■ **What is required**:
When you repeat the records, keep every word exact and drop each picture.

+++

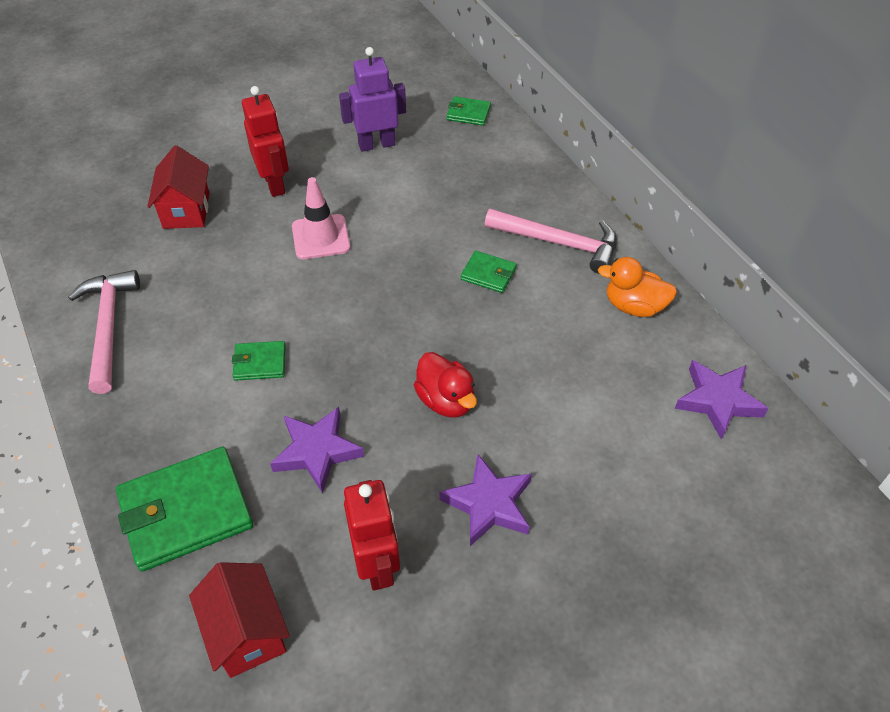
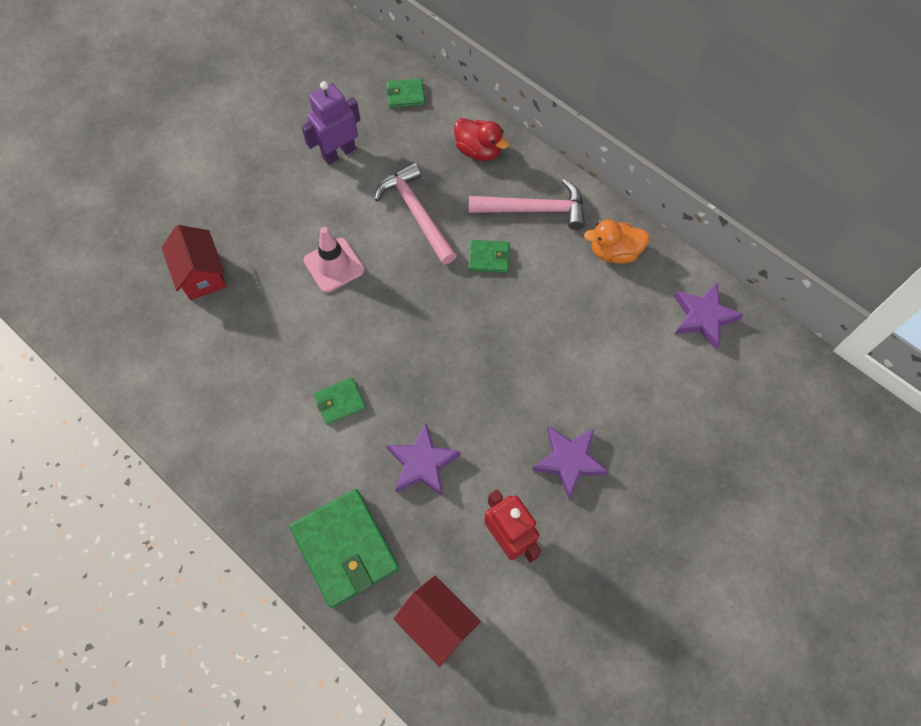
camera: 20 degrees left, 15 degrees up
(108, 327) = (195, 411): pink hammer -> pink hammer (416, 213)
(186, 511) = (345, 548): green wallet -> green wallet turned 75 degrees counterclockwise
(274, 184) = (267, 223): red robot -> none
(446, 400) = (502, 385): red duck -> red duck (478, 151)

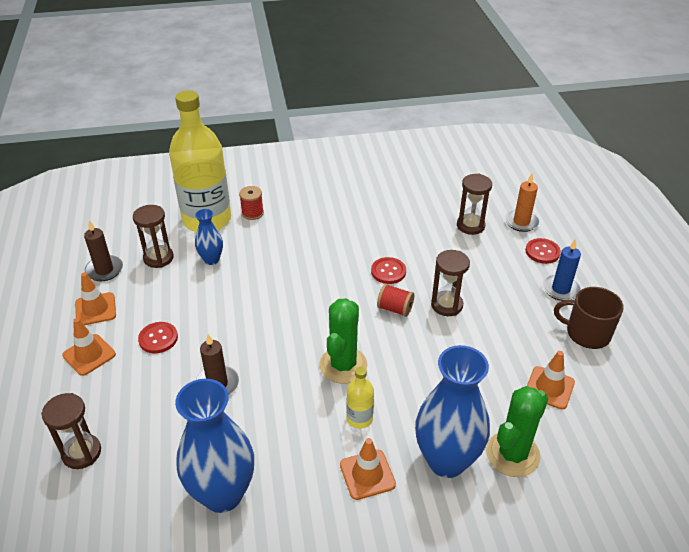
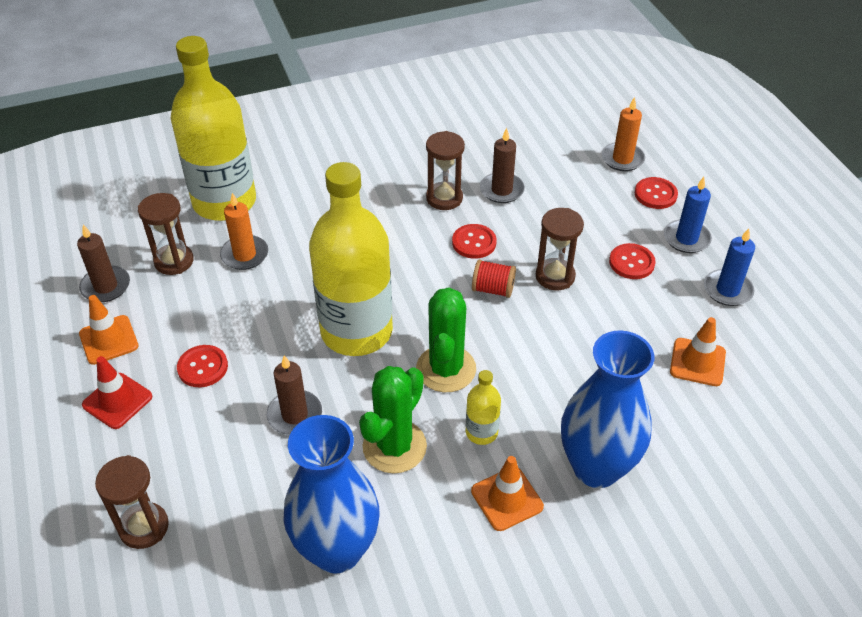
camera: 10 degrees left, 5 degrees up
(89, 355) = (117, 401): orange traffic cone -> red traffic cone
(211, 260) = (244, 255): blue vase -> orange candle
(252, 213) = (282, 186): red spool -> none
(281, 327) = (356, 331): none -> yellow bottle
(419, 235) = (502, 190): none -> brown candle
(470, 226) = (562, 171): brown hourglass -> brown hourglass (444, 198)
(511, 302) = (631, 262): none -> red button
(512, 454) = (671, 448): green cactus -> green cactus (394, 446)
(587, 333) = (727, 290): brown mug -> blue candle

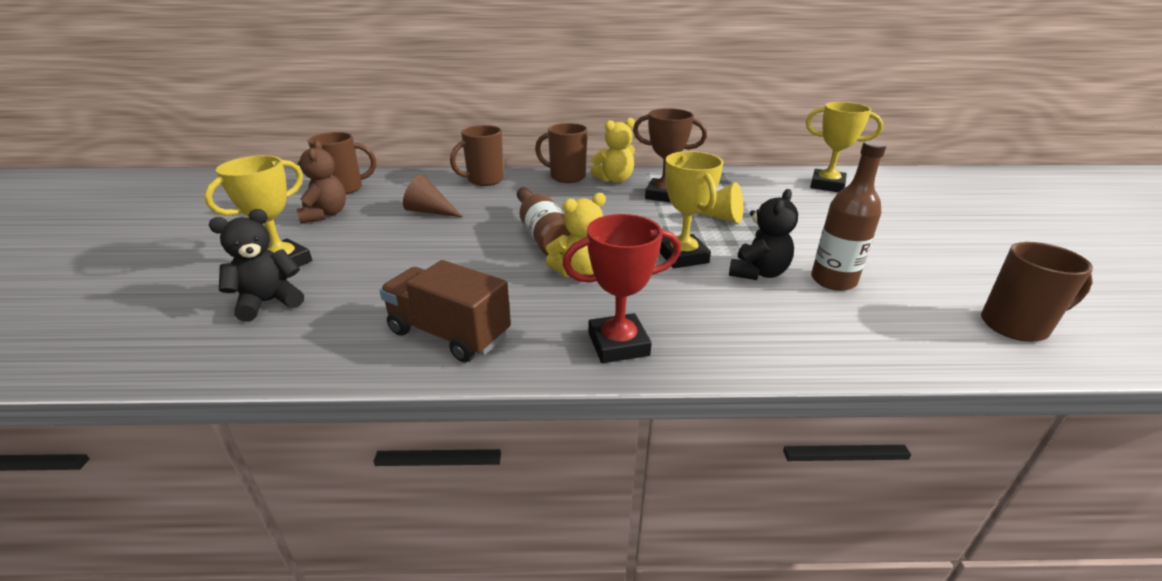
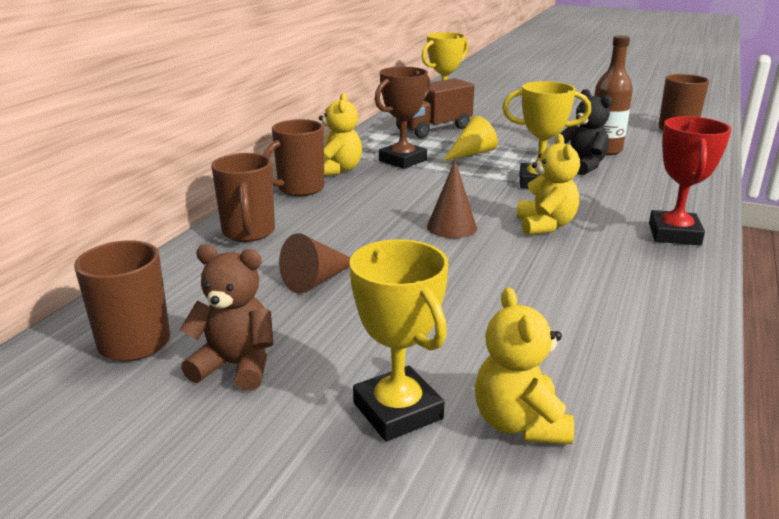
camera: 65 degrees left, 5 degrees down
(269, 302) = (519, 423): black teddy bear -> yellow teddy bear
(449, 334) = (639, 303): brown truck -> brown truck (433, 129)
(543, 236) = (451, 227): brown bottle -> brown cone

+++

■ **Reply**:
camera: 20 degrees left, 15 degrees up
(108, 327) = (195, 411): pink hammer -> pink hammer (416, 213)
(186, 511) = (345, 548): green wallet -> green wallet turned 75 degrees counterclockwise
(274, 184) = (267, 223): red robot -> none
(446, 400) = (502, 385): red duck -> red duck (478, 151)

camera: 10 degrees left, 5 degrees up
(89, 355) = (117, 401): orange traffic cone -> red traffic cone
(211, 260) = (244, 255): blue vase -> orange candle
(252, 213) = (282, 186): red spool -> none
(281, 327) = (356, 331): none -> yellow bottle
(419, 235) = (502, 190): none -> brown candle
(470, 226) = (562, 171): brown hourglass -> brown hourglass (444, 198)
(511, 302) = (631, 262): none -> red button
(512, 454) = (671, 448): green cactus -> green cactus (394, 446)
(587, 333) = (727, 290): brown mug -> blue candle

camera: 65 degrees left, 5 degrees down
(269, 302) = (519, 423): black teddy bear -> yellow teddy bear
(449, 334) = (639, 303): brown truck -> brown truck (433, 129)
(543, 236) = (451, 227): brown bottle -> brown cone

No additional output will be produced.